Items listed in a dataset:

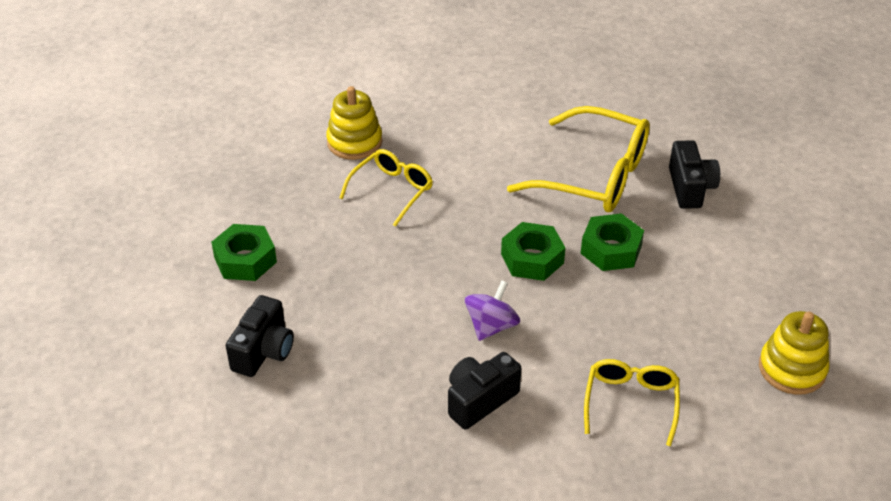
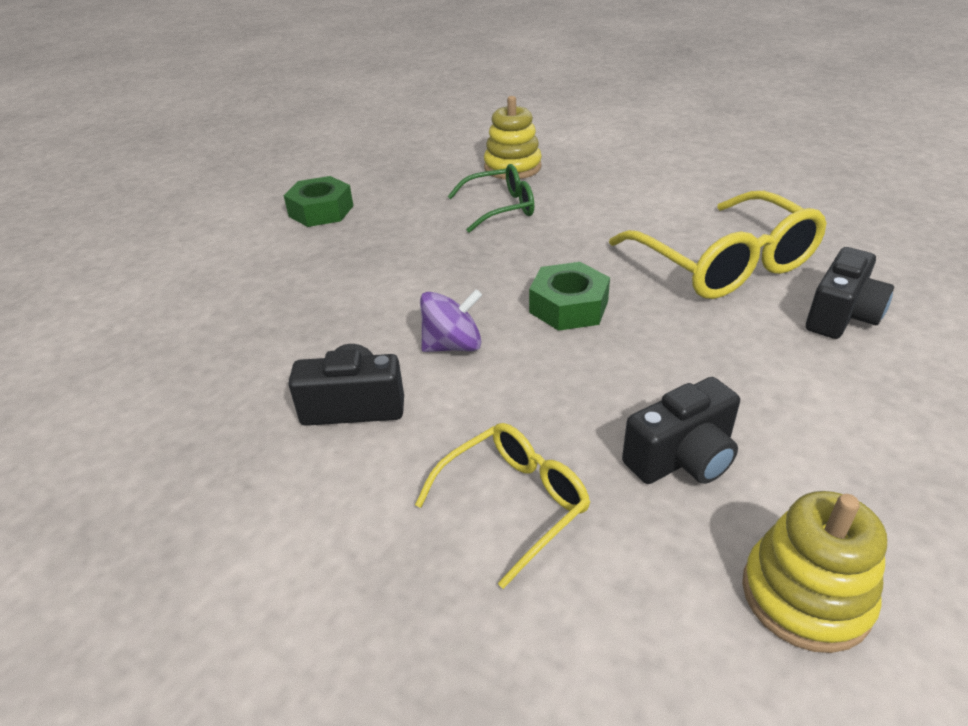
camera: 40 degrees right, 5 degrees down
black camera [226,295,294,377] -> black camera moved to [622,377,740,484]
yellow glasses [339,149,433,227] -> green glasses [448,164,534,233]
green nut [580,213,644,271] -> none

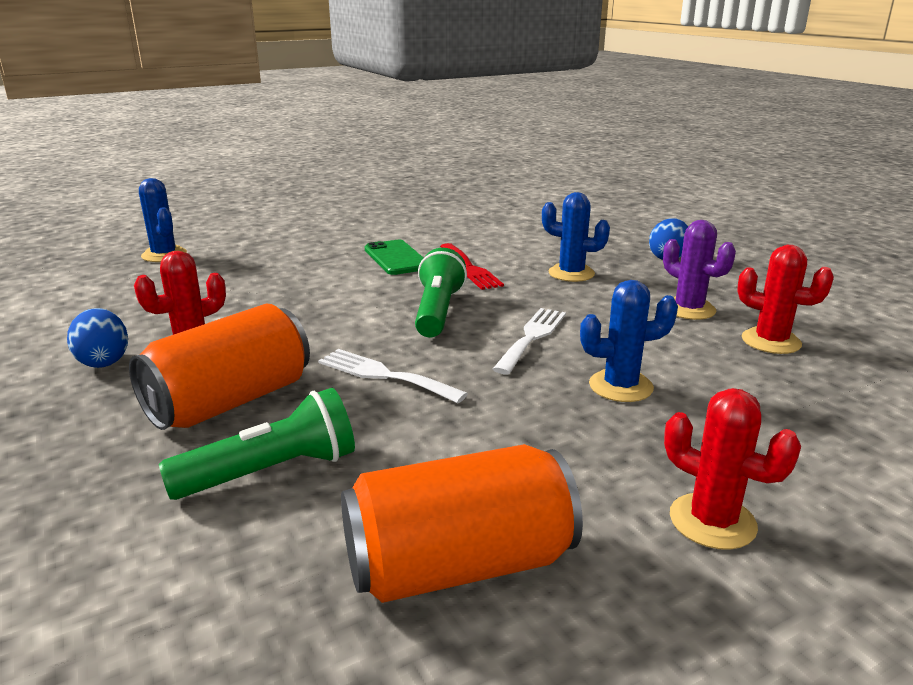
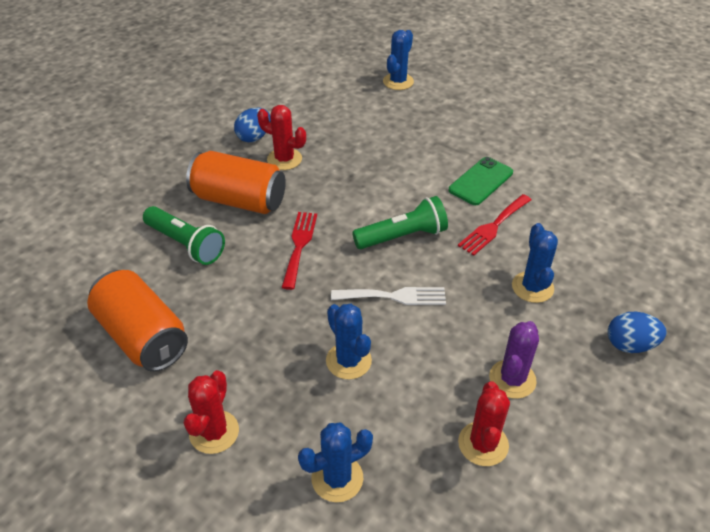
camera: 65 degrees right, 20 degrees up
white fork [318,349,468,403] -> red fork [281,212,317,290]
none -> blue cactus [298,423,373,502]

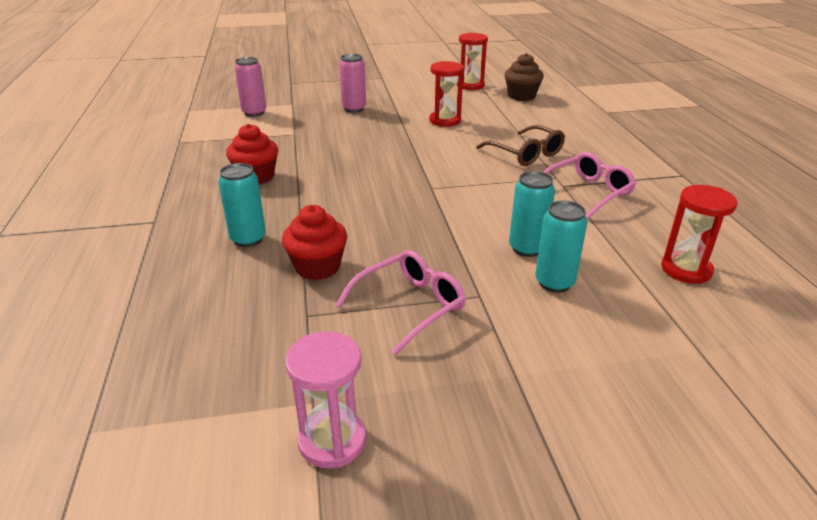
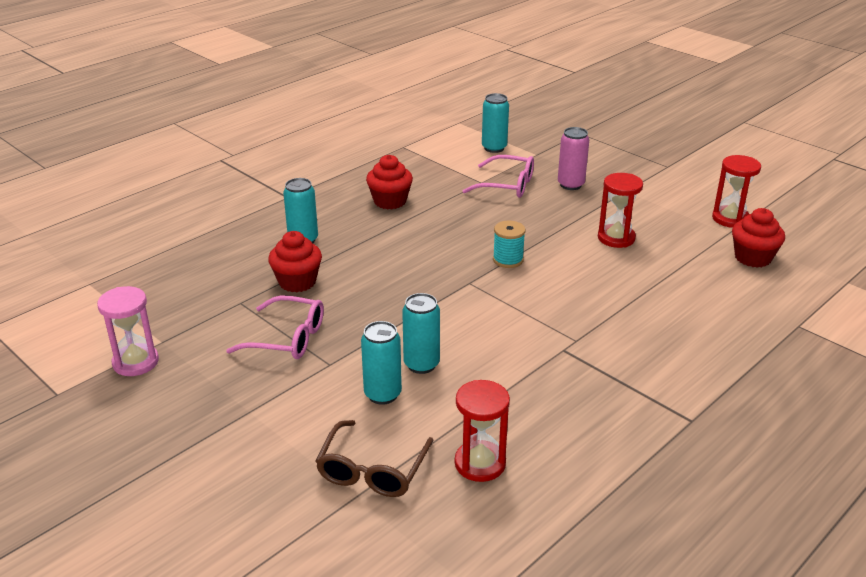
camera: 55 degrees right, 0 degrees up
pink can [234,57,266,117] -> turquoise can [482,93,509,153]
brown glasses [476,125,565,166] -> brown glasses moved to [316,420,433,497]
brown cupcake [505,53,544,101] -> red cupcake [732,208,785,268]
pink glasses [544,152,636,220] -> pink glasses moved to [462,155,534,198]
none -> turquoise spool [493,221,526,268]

* **What to do**
Lines above that contain the string "green" make up the answer.

* **Written reply**
yellow glasses [339,149,433,227] -> green glasses [448,164,534,233]
green nut [580,213,644,271] -> none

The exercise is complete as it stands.